(Records from a data source)
────────

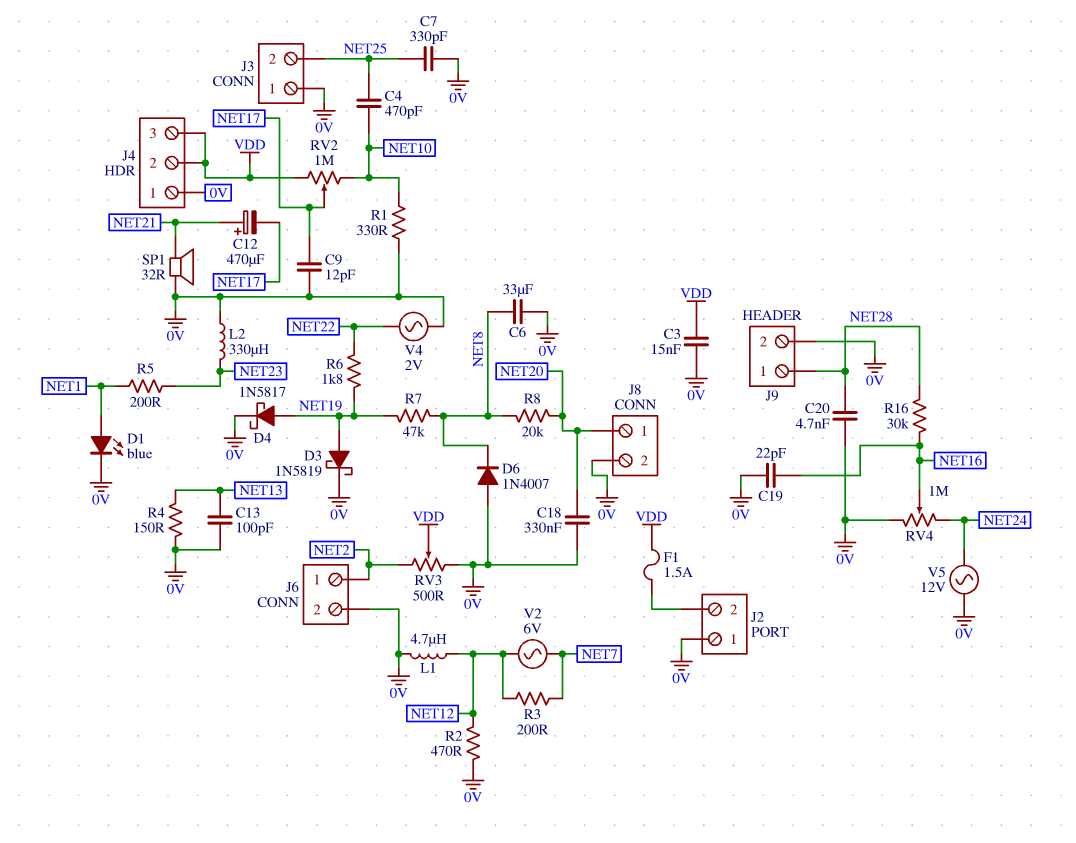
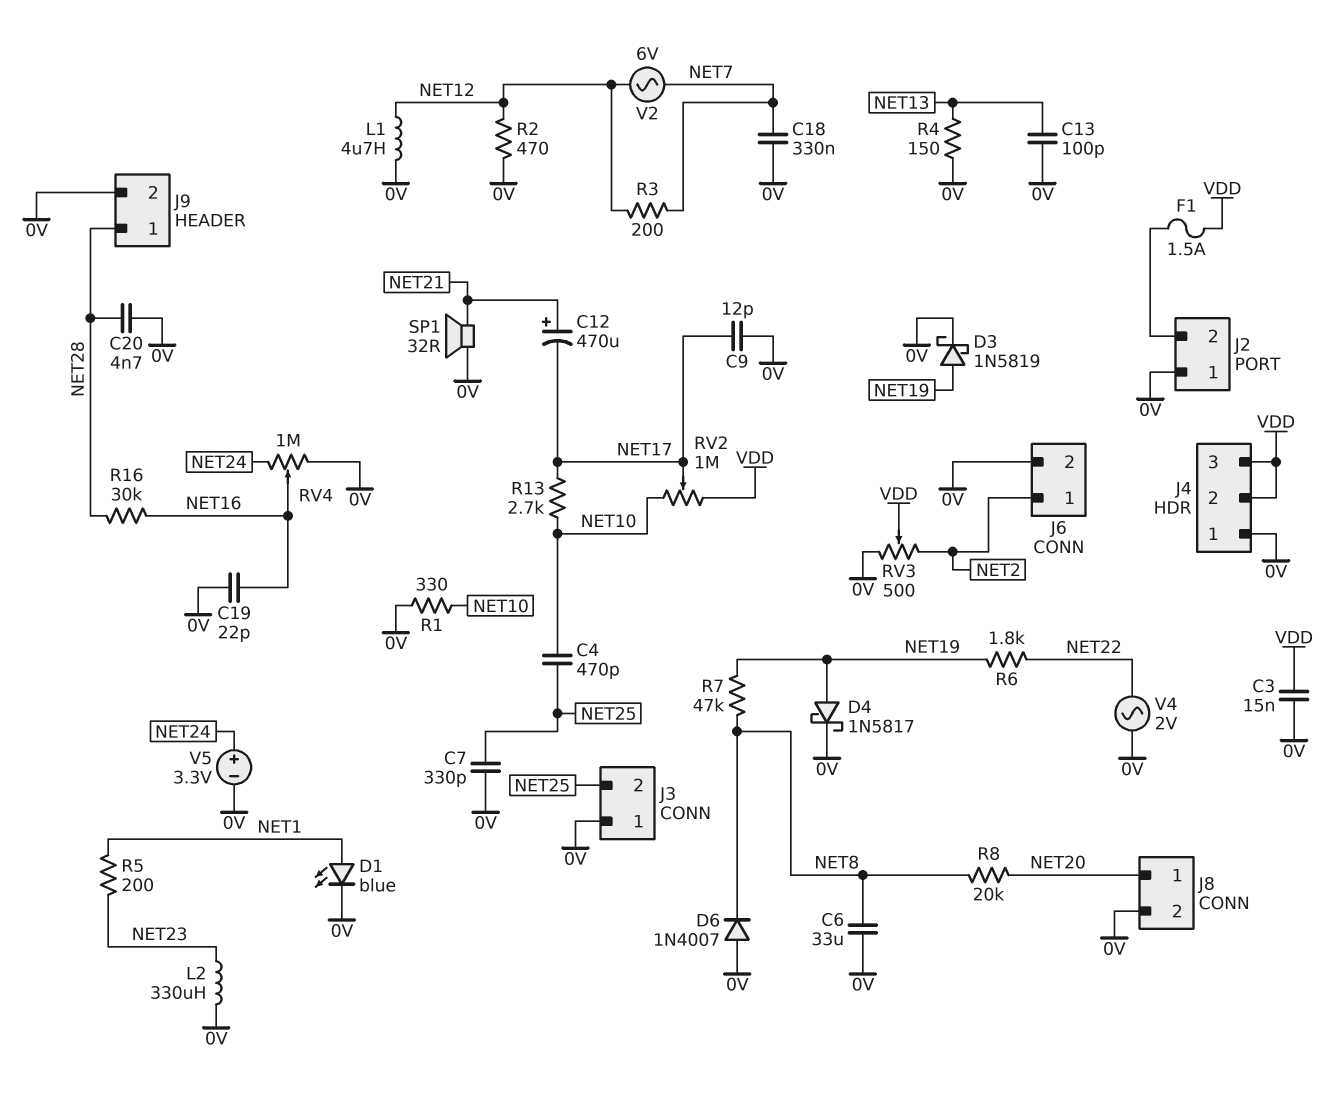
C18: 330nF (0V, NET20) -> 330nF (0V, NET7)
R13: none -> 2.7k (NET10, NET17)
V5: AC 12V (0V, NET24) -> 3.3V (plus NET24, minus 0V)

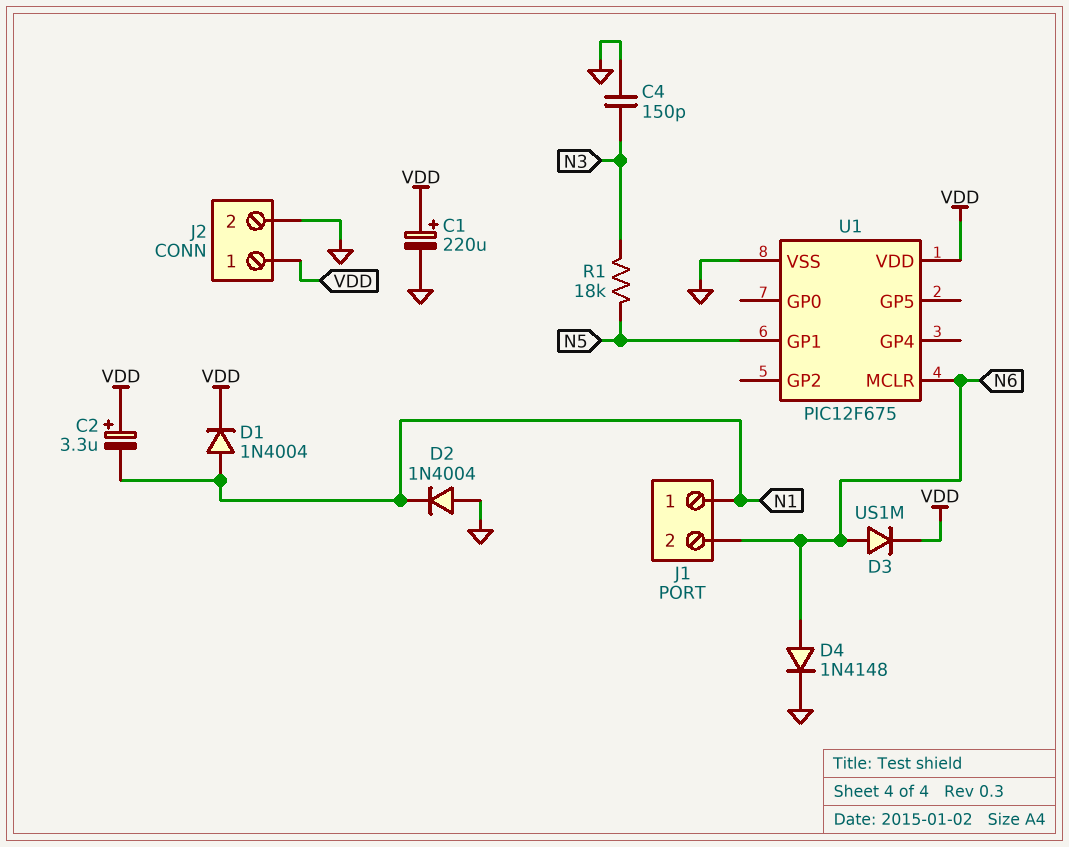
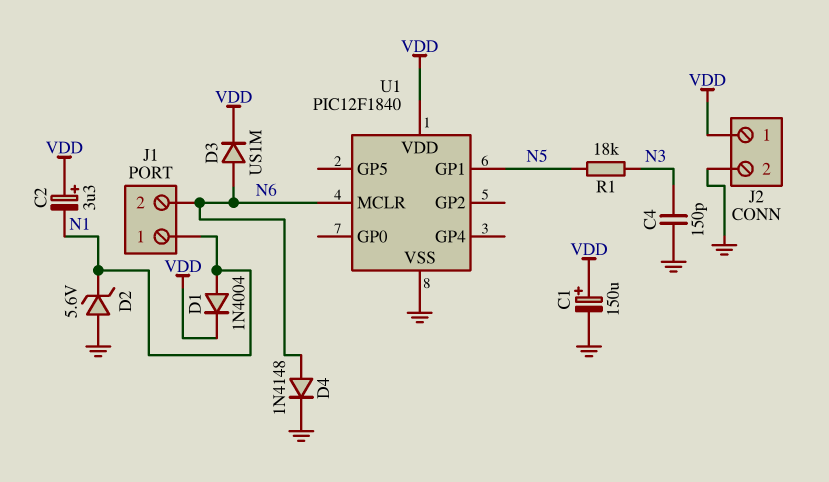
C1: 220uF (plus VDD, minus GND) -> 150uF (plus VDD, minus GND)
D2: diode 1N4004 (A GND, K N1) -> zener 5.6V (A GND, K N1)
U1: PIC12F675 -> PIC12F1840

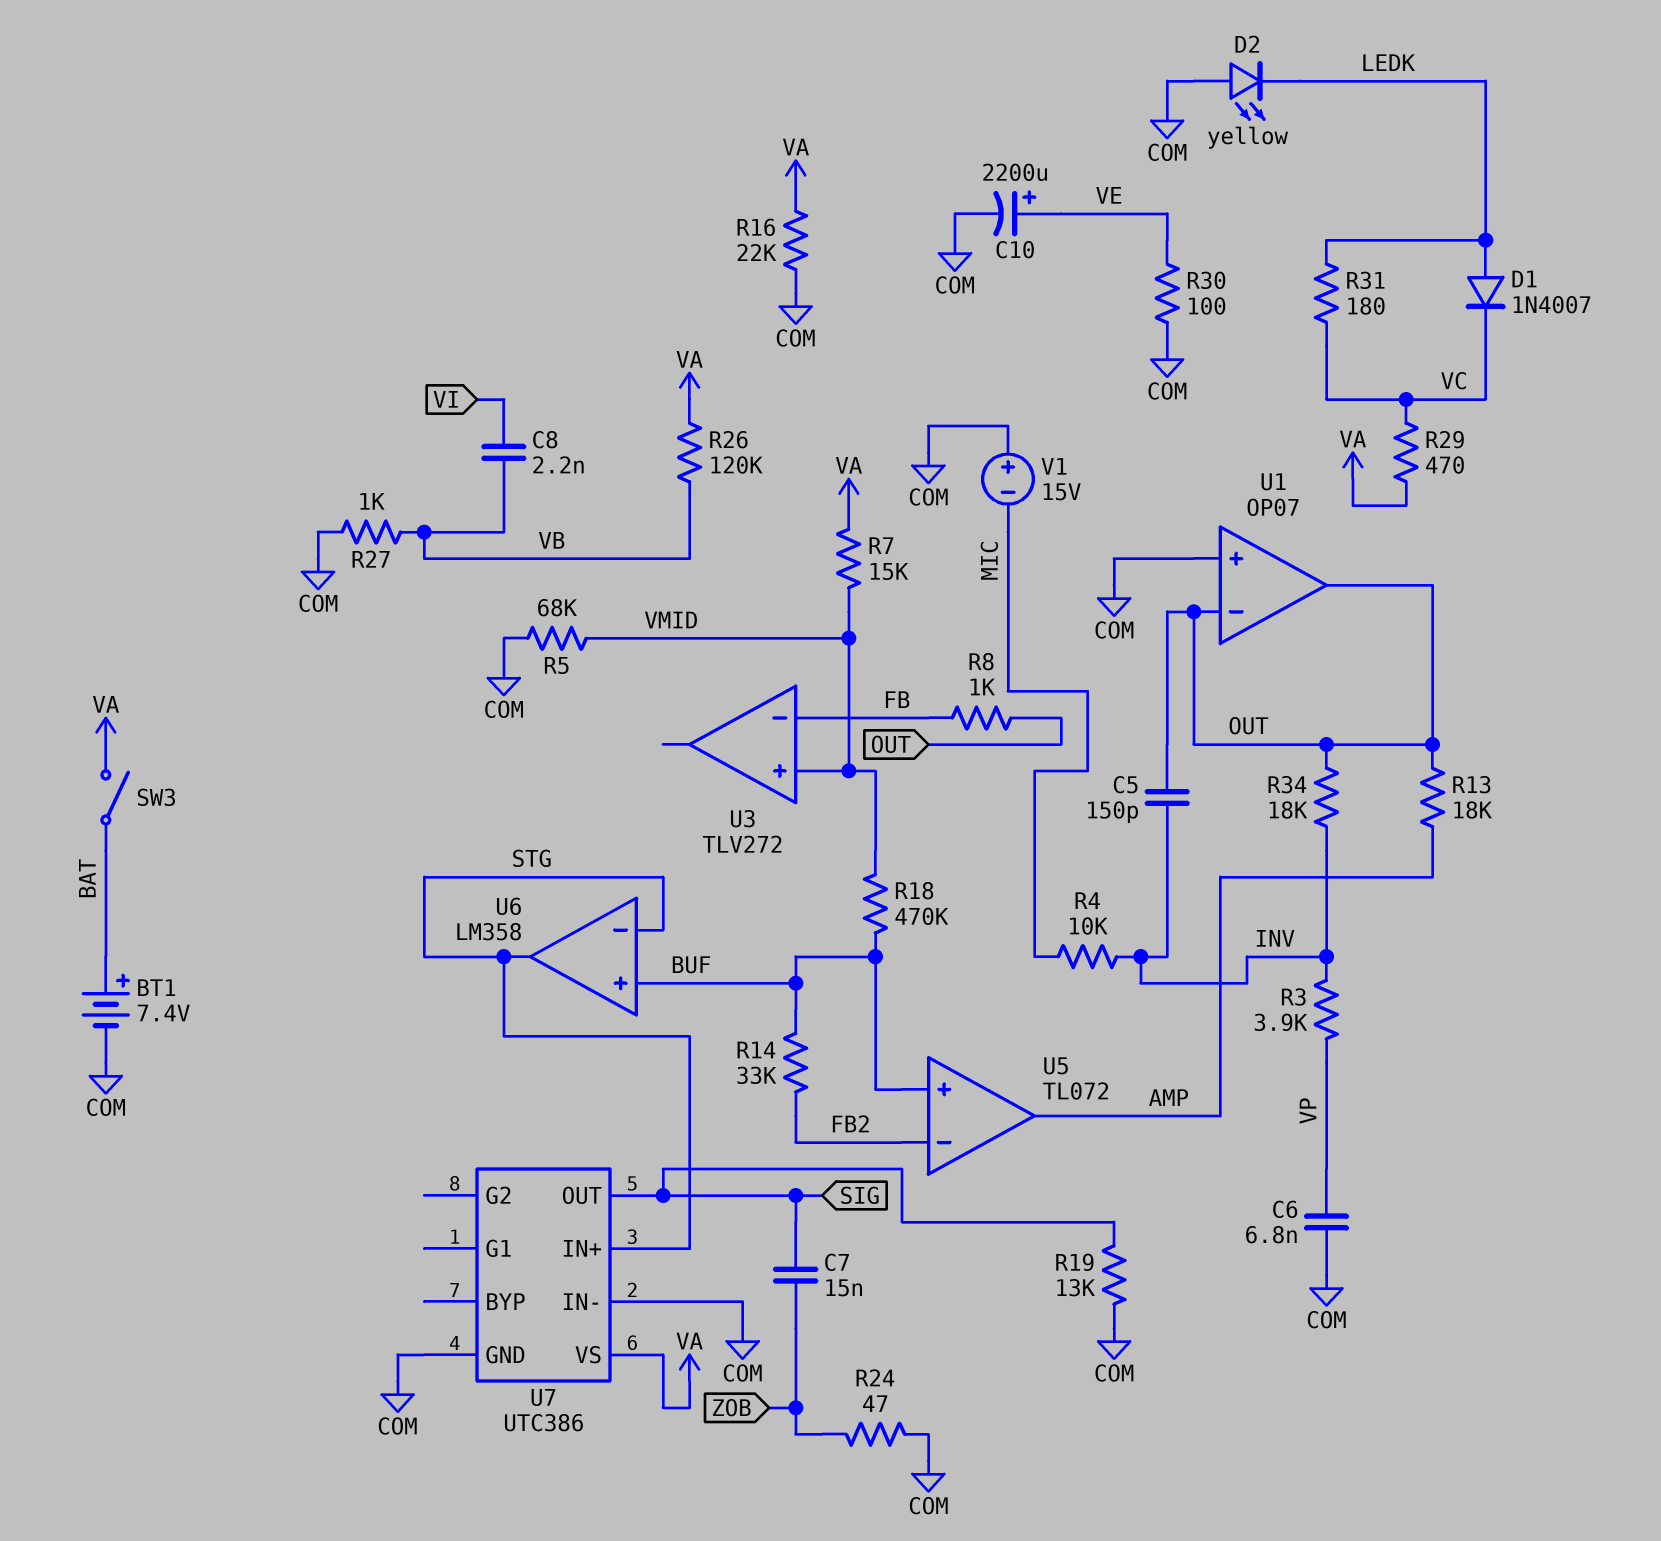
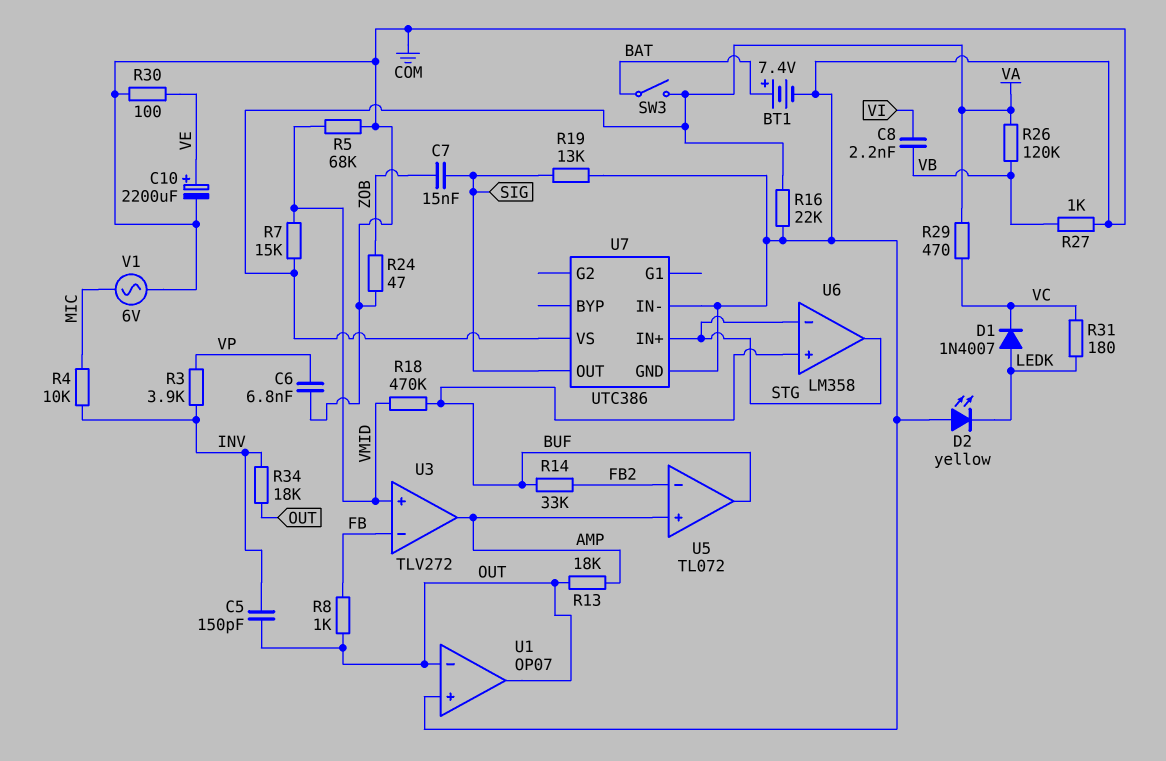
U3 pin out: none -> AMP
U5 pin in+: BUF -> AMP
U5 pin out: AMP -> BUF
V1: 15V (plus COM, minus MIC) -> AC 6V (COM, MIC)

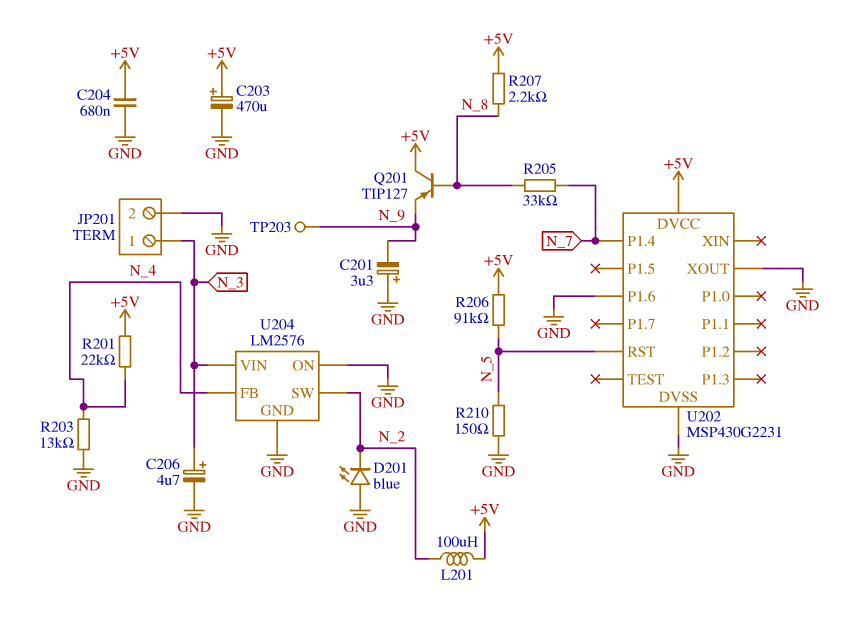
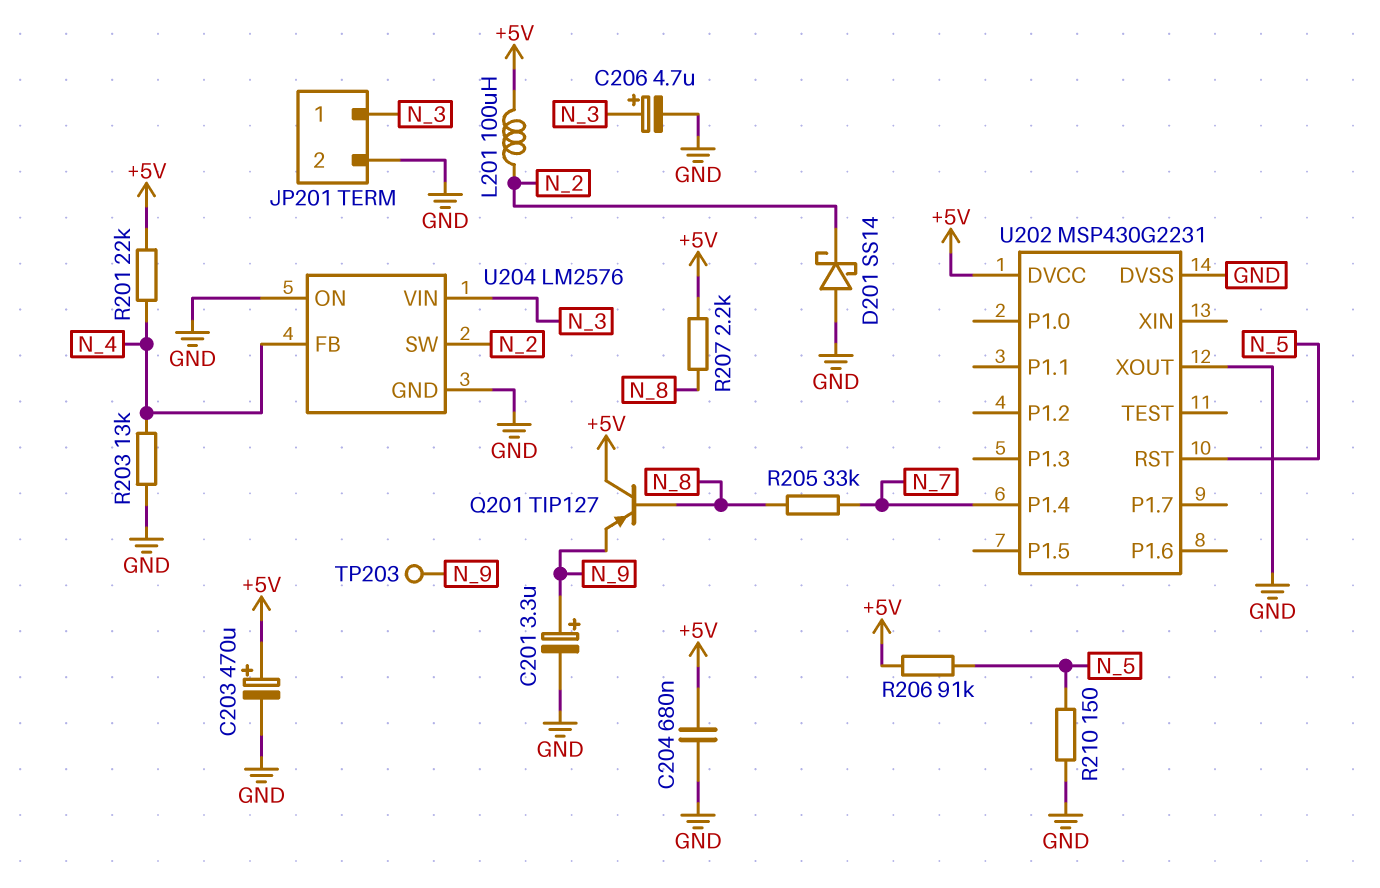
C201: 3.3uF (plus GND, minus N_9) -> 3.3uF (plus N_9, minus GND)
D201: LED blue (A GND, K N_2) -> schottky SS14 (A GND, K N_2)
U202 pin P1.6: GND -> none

────────

The complete set of records should be written out again, pictures excluded.

== Exercise output ==
C18: 330nF (0V, NET20) -> 330nF (0V, NET7)
R13: none -> 2.7k (NET10, NET17)
V5: AC 12V (0V, NET24) -> 3.3V (plus NET24, minus 0V)

C1: 220uF (plus VDD, minus GND) -> 150uF (plus VDD, minus GND)
D2: diode 1N4004 (A GND, K N1) -> zener 5.6V (A GND, K N1)
U1: PIC12F675 -> PIC12F1840

U3 pin out: none -> AMP
U5 pin in+: BUF -> AMP
U5 pin out: AMP -> BUF
V1: 15V (plus COM, minus MIC) -> AC 6V (COM, MIC)

C201: 3.3uF (plus GND, minus N_9) -> 3.3uF (plus N_9, minus GND)
D201: LED blue (A GND, K N_2) -> schottky SS14 (A GND, K N_2)
U202 pin P1.6: GND -> none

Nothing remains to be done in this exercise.